======== DATASET CONTENT ========

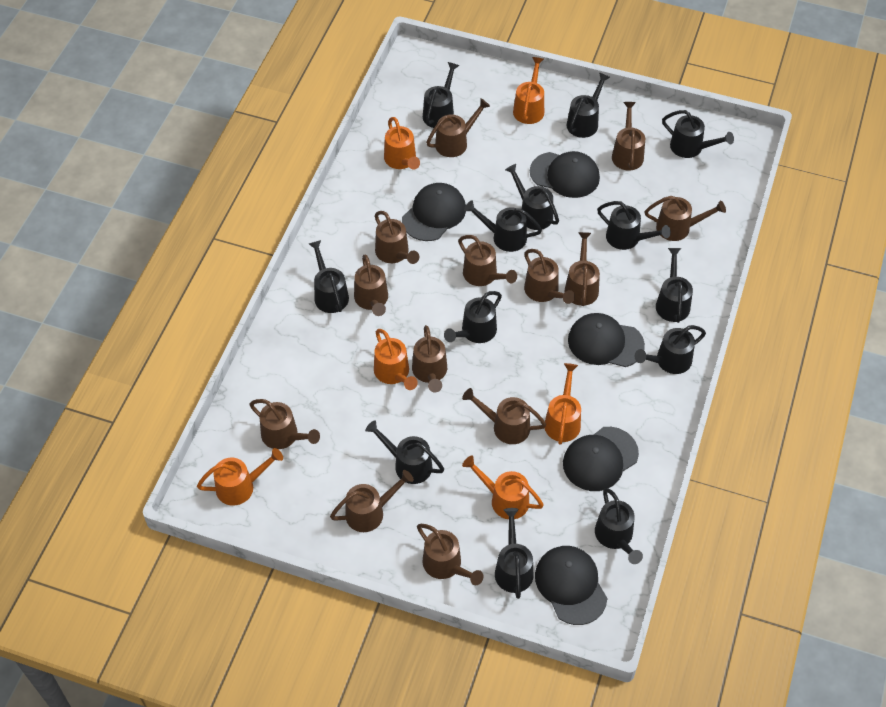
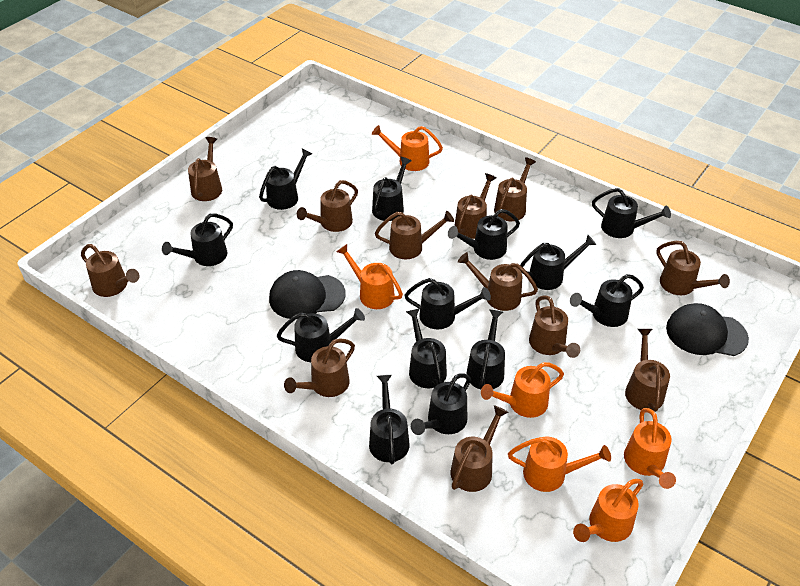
black cap: 5 -> 2
brown watering can: 13 -> 12

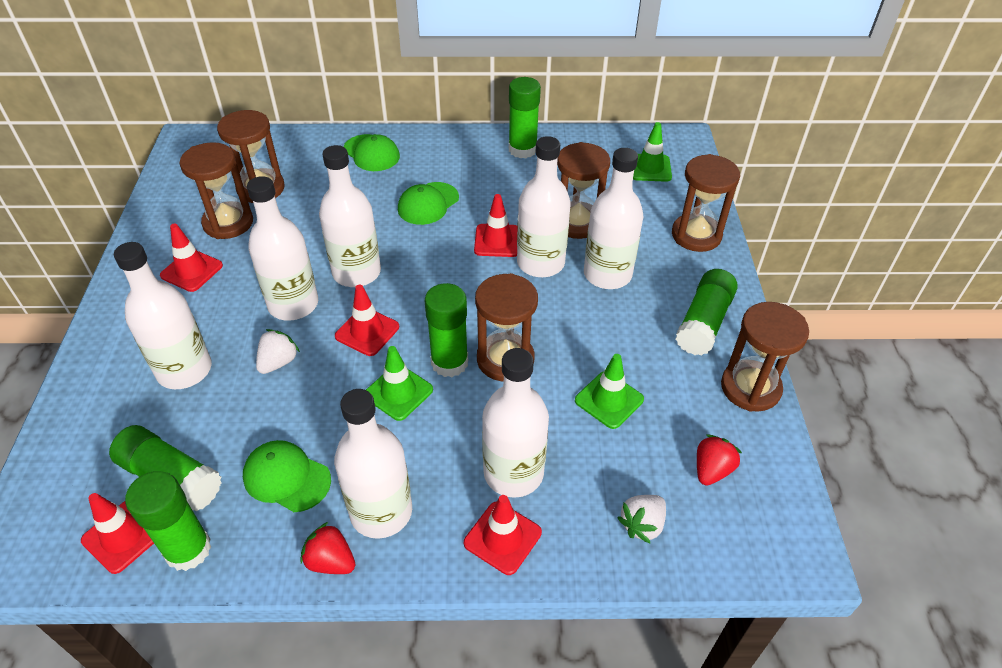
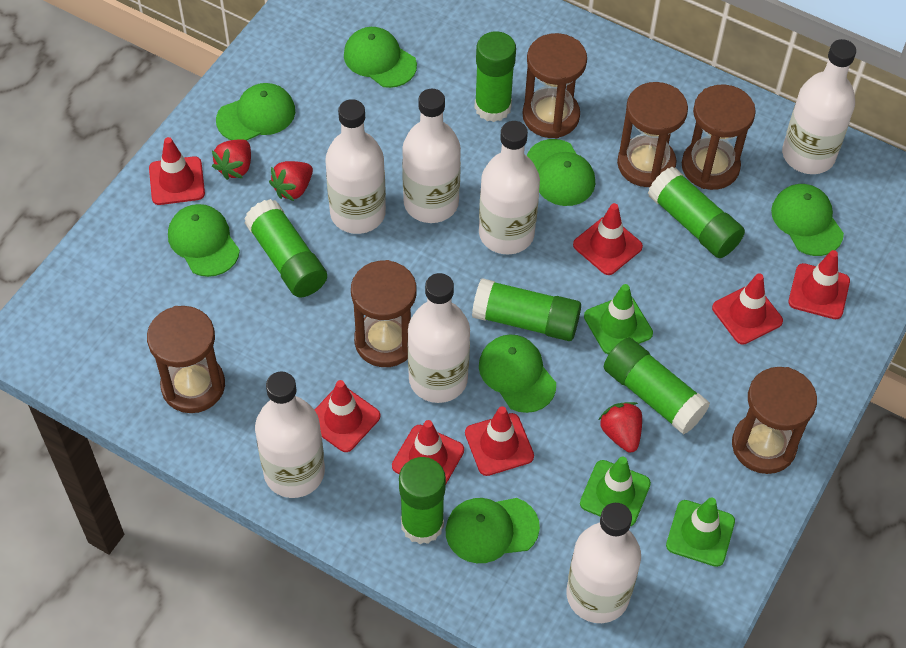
green cap: 3 -> 7
green glue stick: 5 -> 6
red strawberry: 2 -> 3
red traffic cone: 5 -> 7
white strawberry: 2 -> 0

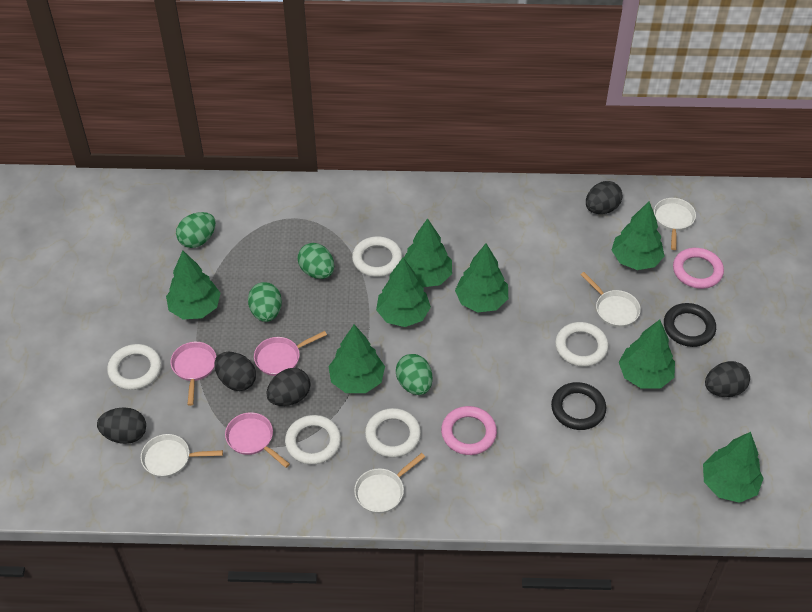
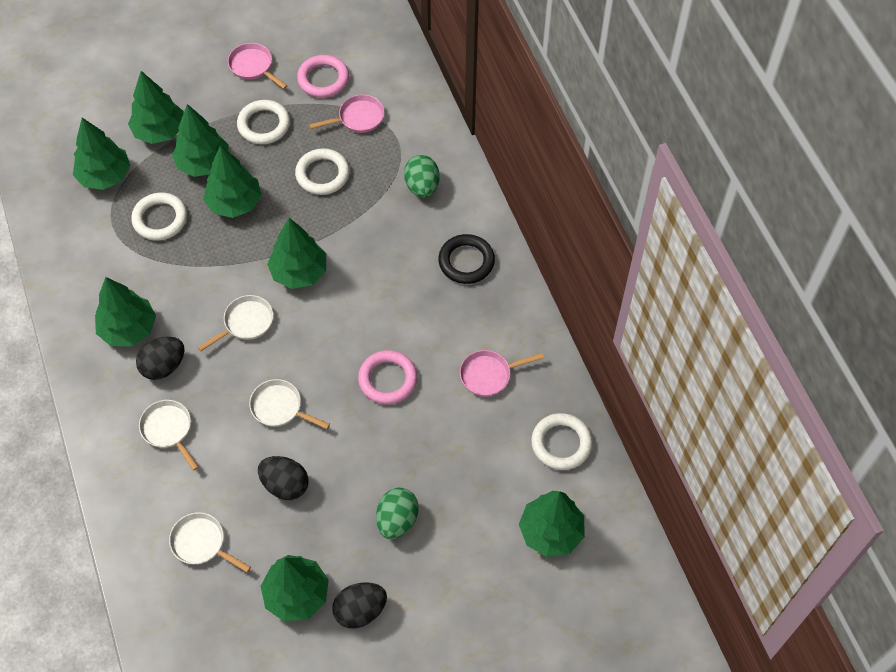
black egg: 5 -> 3
black ring: 2 -> 1
green egg: 4 -> 2
white ring: 5 -> 4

========

WORK INSTRUCTIONS: From the records above, copy every line that holds the word "green".

WRITTEN ANSWER:
green cap: 3 -> 7
green glue stick: 5 -> 6
green egg: 4 -> 2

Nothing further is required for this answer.